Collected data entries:
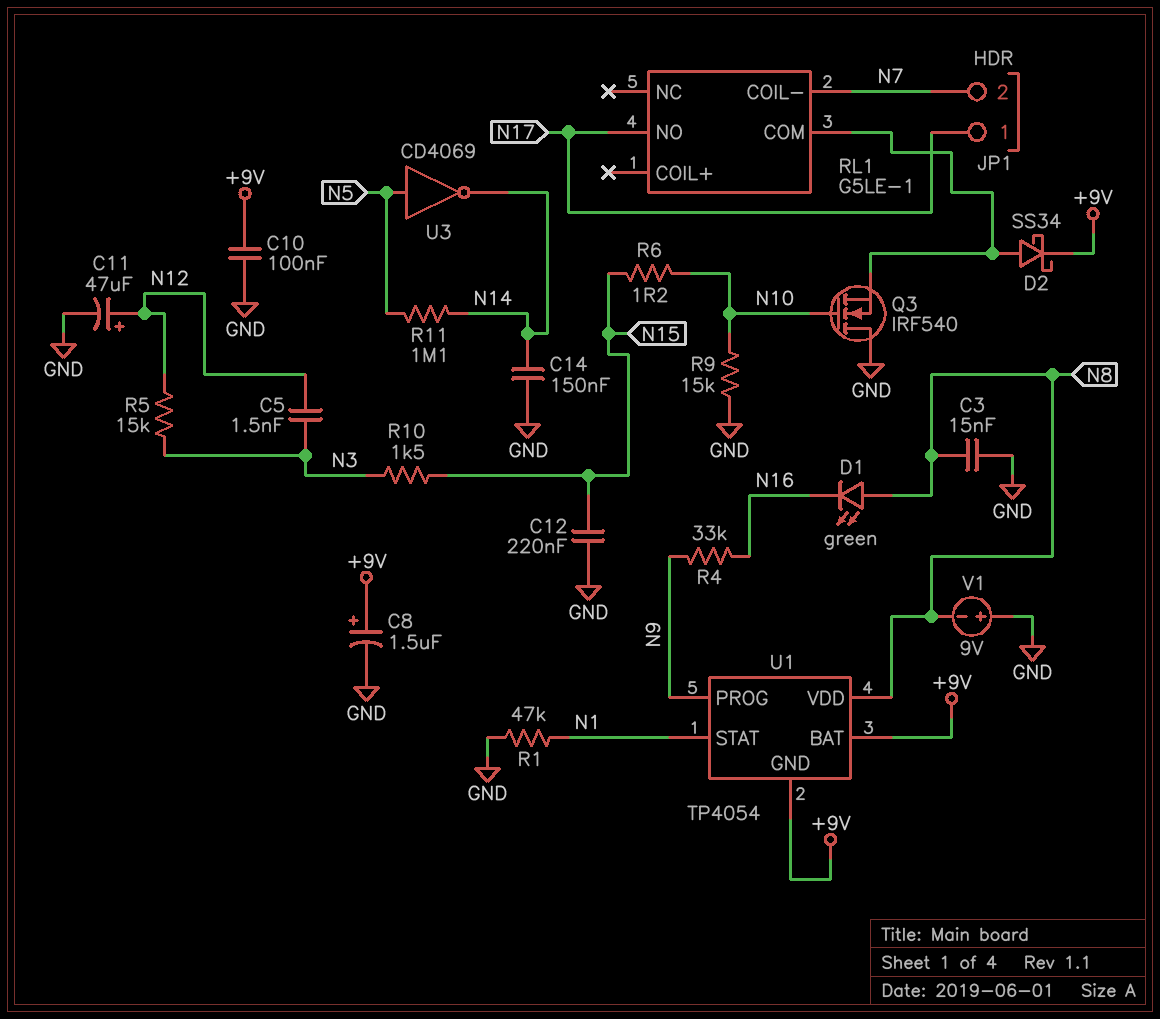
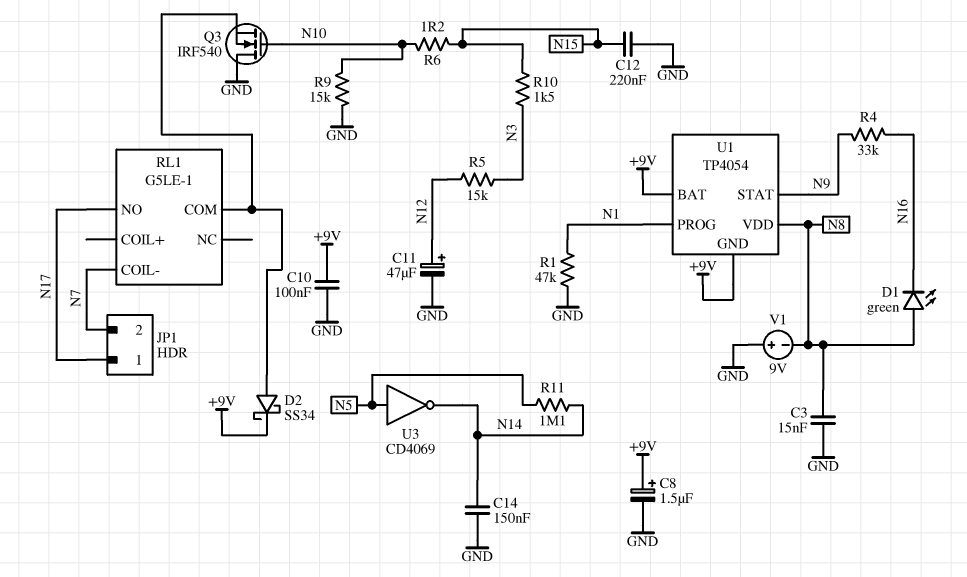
C5: 1.5nF (N3, N12) -> none
U1 pin PROG: N9 -> N1
U1 pin STAT: N1 -> N9

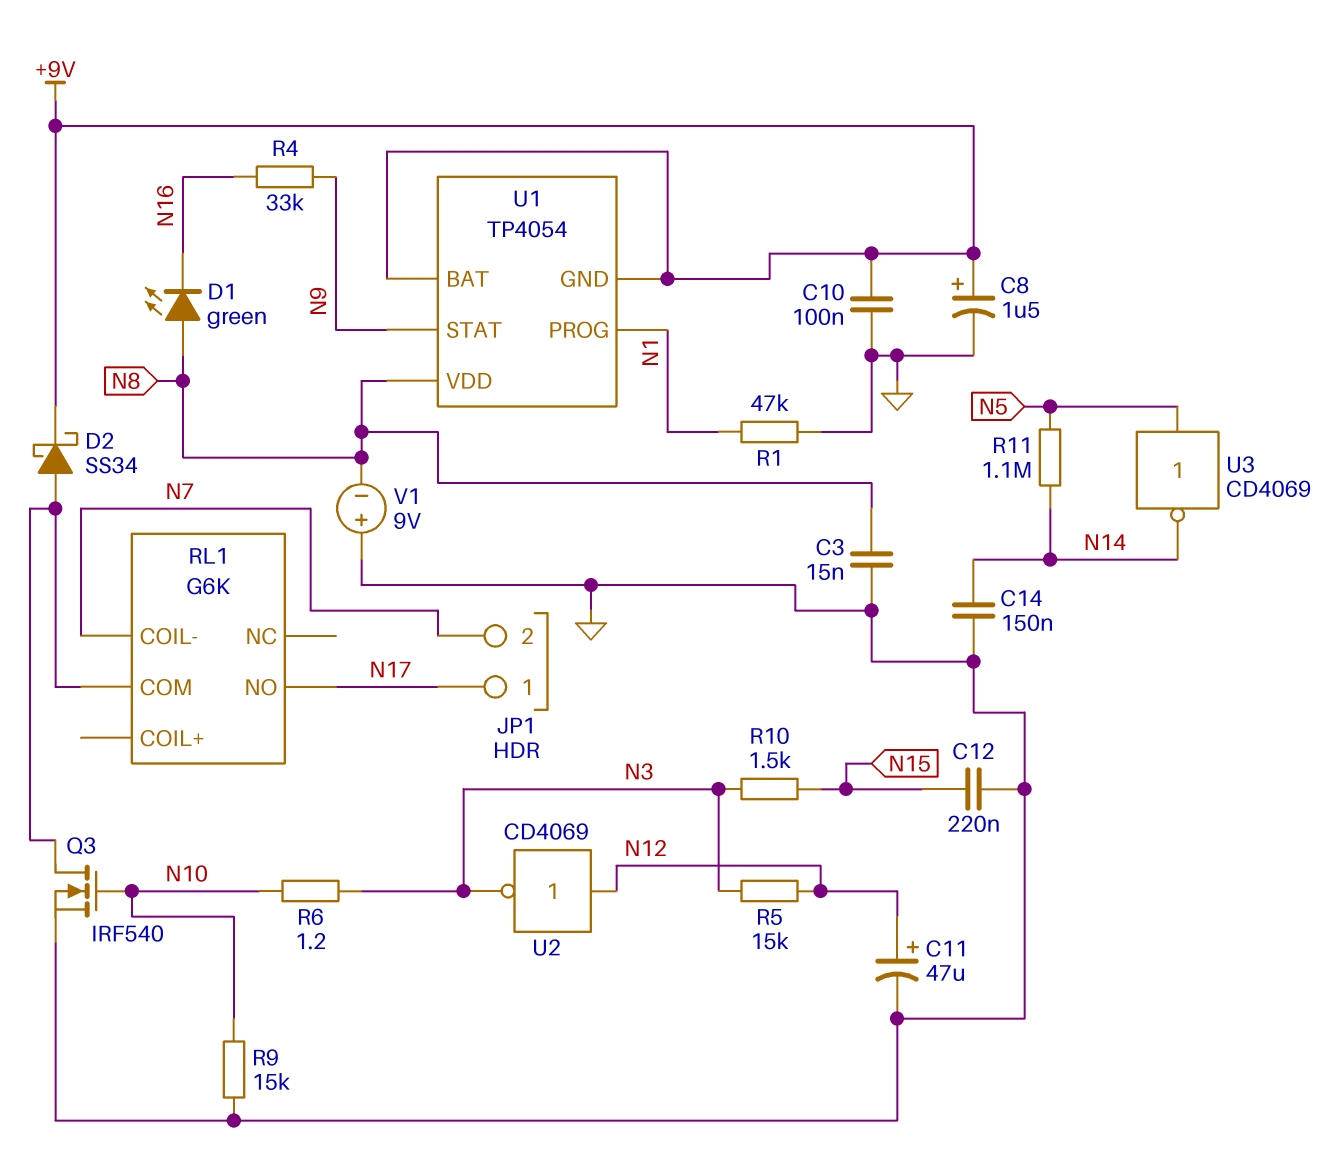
Q3: NMOS IRF540 (G N10, D GND, S RL1/COM) -> NMOS IRF540 (G N10, D RL1/COM, S GND)
R6: 1.2 (N10, N15) -> 1.2 (N3, N10)
RL1: G5LE-1 -> G6K
U2: none -> NOT CD4069 (in N12, out N3)

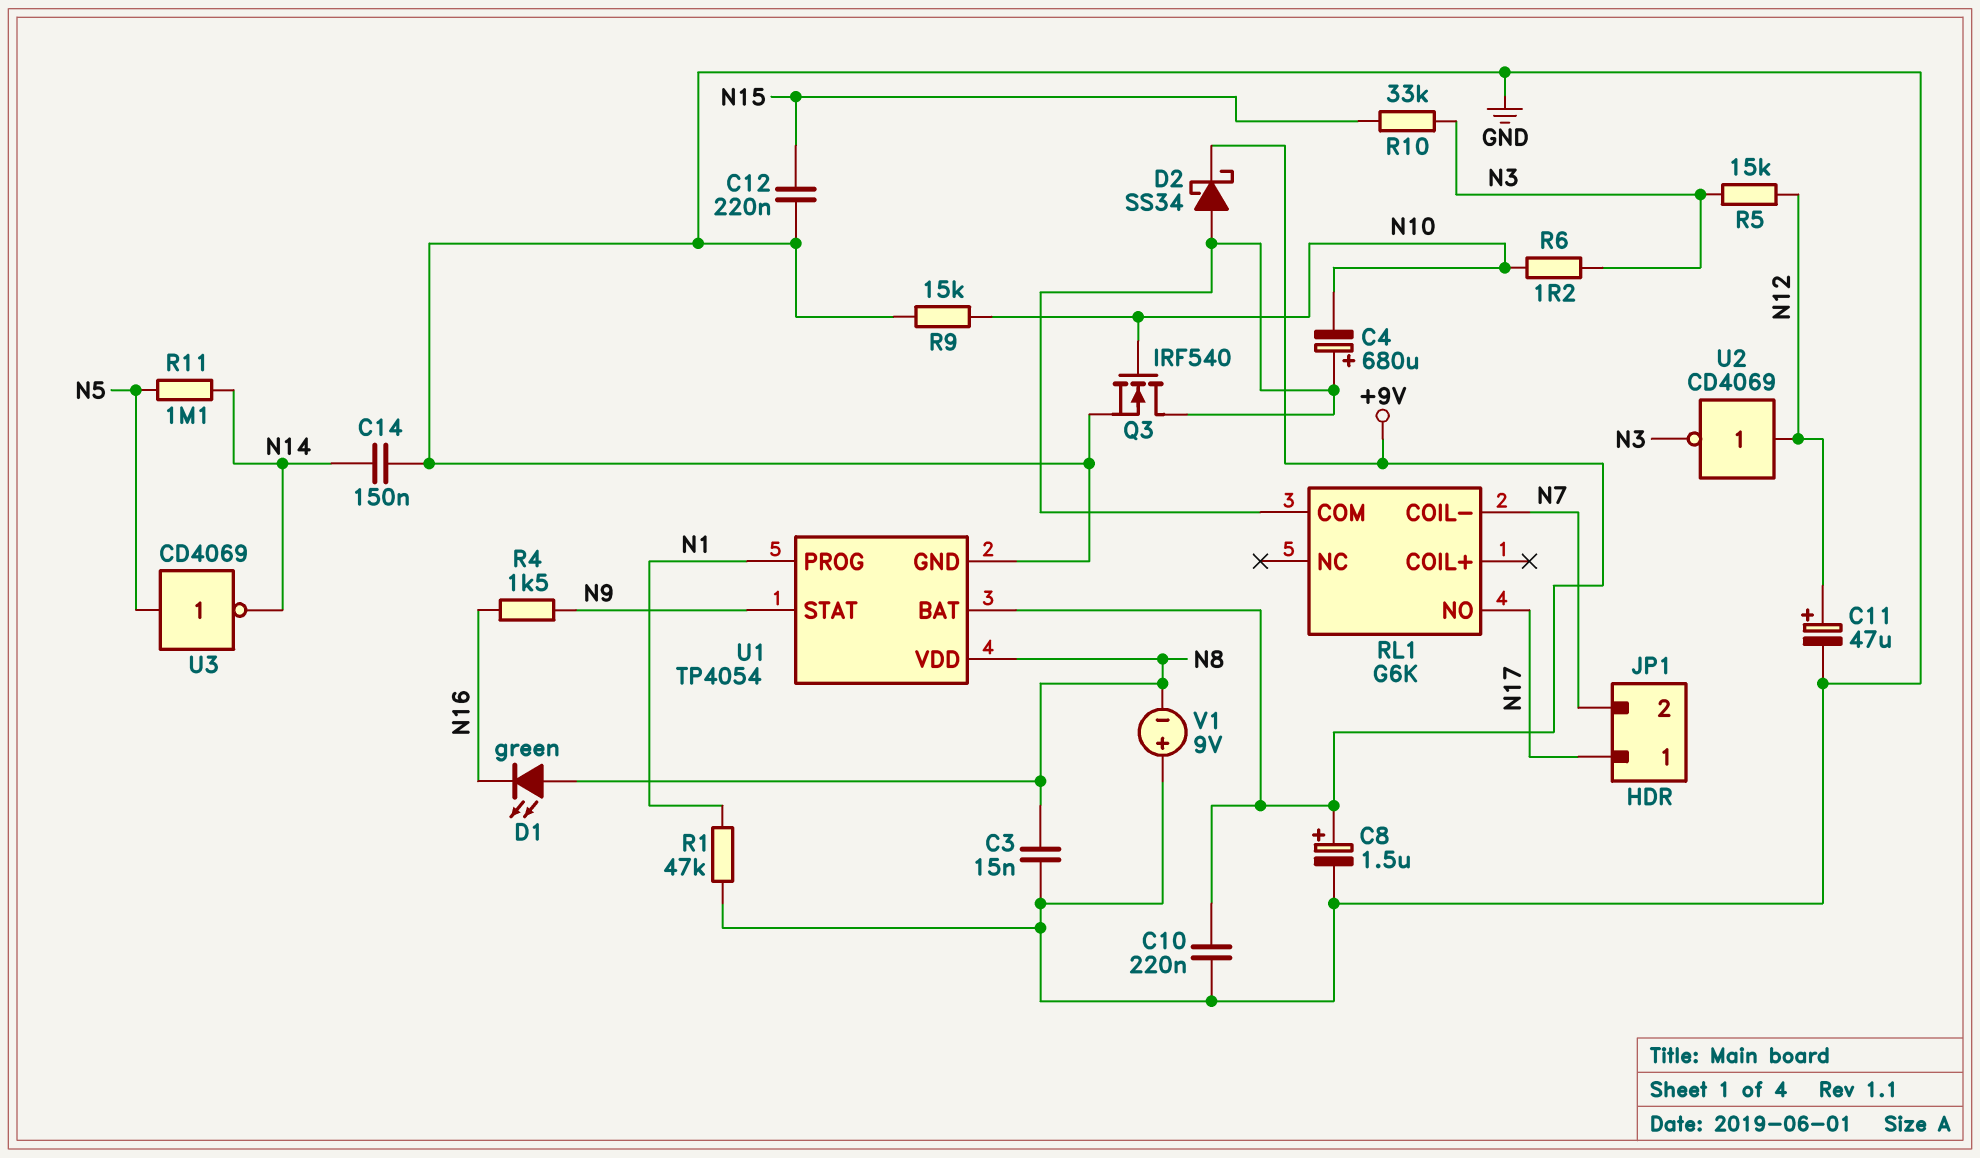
C4: none -> 680uF (plus RL1/COM, minus N10)
C10: 100nF (+9V, GND) -> 220nF (+9V, GND)
R4: 33k (N9, N16) -> 1.5k (N9, N16)
R10: 1.5k (N3, N15) -> 33k (N3, N15)
U1 pin GND: +9V -> GND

REQUIRED ACTION | Transcribe the records above exactly, leaving out every picture.

FINISHED TASK |
C5: 1.5nF (N3, N12) -> none
U1 pin PROG: N9 -> N1
U1 pin STAT: N1 -> N9

Q3: NMOS IRF540 (G N10, D GND, S RL1/COM) -> NMOS IRF540 (G N10, D RL1/COM, S GND)
R6: 1.2 (N10, N15) -> 1.2 (N3, N10)
RL1: G5LE-1 -> G6K
U2: none -> NOT CD4069 (in N12, out N3)

C4: none -> 680uF (plus RL1/COM, minus N10)
C10: 100nF (+9V, GND) -> 220nF (+9V, GND)
R4: 33k (N9, N16) -> 1.5k (N9, N16)
R10: 1.5k (N3, N15) -> 33k (N3, N15)
U1 pin GND: +9V -> GND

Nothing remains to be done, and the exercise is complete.